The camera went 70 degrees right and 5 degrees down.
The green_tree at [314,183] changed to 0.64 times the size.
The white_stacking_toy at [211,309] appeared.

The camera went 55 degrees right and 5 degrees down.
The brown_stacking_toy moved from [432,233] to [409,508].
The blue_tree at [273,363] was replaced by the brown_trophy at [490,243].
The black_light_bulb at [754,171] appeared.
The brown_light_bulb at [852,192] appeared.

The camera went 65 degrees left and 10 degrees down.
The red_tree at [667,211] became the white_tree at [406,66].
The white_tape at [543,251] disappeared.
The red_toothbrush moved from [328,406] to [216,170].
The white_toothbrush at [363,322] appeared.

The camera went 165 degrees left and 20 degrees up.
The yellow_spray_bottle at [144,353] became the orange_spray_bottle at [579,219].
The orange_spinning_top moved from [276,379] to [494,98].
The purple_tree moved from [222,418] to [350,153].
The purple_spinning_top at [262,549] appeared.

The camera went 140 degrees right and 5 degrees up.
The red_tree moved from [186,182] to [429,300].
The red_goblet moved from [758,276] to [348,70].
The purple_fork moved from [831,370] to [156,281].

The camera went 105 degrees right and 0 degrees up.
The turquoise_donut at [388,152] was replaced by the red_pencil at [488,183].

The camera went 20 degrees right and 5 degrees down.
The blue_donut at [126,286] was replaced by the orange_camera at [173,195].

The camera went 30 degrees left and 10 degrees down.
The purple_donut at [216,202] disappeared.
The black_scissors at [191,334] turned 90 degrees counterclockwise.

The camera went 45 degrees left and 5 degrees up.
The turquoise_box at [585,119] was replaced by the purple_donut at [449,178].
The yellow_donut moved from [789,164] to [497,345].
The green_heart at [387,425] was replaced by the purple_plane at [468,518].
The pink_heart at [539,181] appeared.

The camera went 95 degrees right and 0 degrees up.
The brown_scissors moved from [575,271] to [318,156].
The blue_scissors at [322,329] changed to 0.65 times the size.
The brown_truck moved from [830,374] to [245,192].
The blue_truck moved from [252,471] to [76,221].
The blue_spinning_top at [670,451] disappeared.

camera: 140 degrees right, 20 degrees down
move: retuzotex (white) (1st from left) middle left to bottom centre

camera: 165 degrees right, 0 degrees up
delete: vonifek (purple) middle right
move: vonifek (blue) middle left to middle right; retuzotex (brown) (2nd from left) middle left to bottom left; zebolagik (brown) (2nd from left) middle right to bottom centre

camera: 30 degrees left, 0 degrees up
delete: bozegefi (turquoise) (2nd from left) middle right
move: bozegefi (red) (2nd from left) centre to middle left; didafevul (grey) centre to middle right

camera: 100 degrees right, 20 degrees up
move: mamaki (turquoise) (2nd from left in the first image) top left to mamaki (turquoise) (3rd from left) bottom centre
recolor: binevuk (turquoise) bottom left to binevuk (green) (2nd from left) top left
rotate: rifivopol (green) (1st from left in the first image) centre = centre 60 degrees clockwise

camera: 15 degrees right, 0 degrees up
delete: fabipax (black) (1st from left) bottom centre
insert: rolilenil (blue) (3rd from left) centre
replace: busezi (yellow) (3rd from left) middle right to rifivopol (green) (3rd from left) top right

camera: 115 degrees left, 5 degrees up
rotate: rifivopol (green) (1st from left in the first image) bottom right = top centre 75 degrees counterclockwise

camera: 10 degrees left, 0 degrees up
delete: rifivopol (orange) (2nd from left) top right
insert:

◆ Problem to solve: The response has to contain every record shown above, unaltered and complete.

◆ Completed task:
The camera went 70 degrees right and 5 degrees down.
The green_tree at [314,183] changed to 0.64 times the size.
The white_stacking_toy at [211,309] appeared.

The camera went 55 degrees right and 5 degrees down.
The brown_stacking_toy moved from [432,233] to [409,508].
The blue_tree at [273,363] was replaced by the brown_trophy at [490,243].
The black_light_bulb at [754,171] appeared.
The brown_light_bulb at [852,192] appeared.

The camera went 65 degrees left and 10 degrees down.
The red_tree at [667,211] became the white_tree at [406,66].
The white_tape at [543,251] disappeared.
The red_toothbrush moved from [328,406] to [216,170].
The white_toothbrush at [363,322] appeared.

The camera went 165 degrees left and 20 degrees up.
The yellow_spray_bottle at [144,353] became the orange_spray_bottle at [579,219].
The orange_spinning_top moved from [276,379] to [494,98].
The purple_tree moved from [222,418] to [350,153].
The purple_spinning_top at [262,549] appeared.

The camera went 140 degrees right and 5 degrees up.
The red_tree moved from [186,182] to [429,300].
The red_goblet moved from [758,276] to [348,70].
The purple_fork moved from [831,370] to [156,281].

The camera went 105 degrees right and 0 degrees up.
The turquoise_donut at [388,152] was replaced by the red_pencil at [488,183].

The camera went 20 degrees right and 5 degrees down.
The blue_donut at [126,286] was replaced by the orange_camera at [173,195].

The camera went 30 degrees left and 10 degrees down.
The purple_donut at [216,202] disappeared.
The black_scissors at [191,334] turned 90 degrees counterclockwise.

The camera went 45 degrees left and 5 degrees up.
The turquoise_box at [585,119] was replaced by the purple_donut at [449,178].
The yellow_donut moved from [789,164] to [497,345].
The green_heart at [387,425] was replaced by the purple_plane at [468,518].
The pink_heart at [539,181] appeared.

The camera went 95 degrees right and 0 degrees up.
The brown_scissors moved from [575,271] to [318,156].
The blue_scissors at [322,329] changed to 0.65 times the size.
The brown_truck moved from [830,374] to [245,192].
The blue_truck moved from [252,471] to [76,221].
The blue_spinning_top at [670,451] disappeared.

camera: 140 degrees right, 20 degrees down
move: retuzotex (white) (1st from left) middle left to bottom centre

camera: 165 degrees right, 0 degrees up
delete: vonifek (purple) middle right
move: vonifek (blue) middle left to middle right; retuzotex (brown) (2nd from left) middle left to bottom left; zebolagik (brown) (2nd from left) middle right to bottom centre

camera: 30 degrees left, 0 degrees up
delete: bozegefi (turquoise) (2nd from left) middle right
move: bozegefi (red) (2nd from left) centre to middle left; didafevul (grey) centre to middle right

camera: 100 degrees right, 20 degrees up
move: mamaki (turquoise) (2nd from left in the first image) top left to mamaki (turquoise) (3rd from left) bottom centre
recolor: binevuk (turquoise) bottom left to binevuk (green) (2nd from left) top left
rotate: rifivopol (green) (1st from left in the first image) centre = centre 60 degrees clockwise

camera: 15 degrees right, 0 degrees up
delete: fabipax (black) (1st from left) bottom centre
insert: rolilenil (blue) (3rd from left) centre
replace: busezi (yellow) (3rd from left) middle right to rifivopol (green) (3rd from left) top right

camera: 115 degrees left, 5 degrees up
rotate: rifivopol (green) (1st from left in the first image) bottom right = top centre 75 degrees counterclockwise

camera: 10 degrees left, 0 degrees up
delete: rifivopol (orange) (2nd from left) top right
insert:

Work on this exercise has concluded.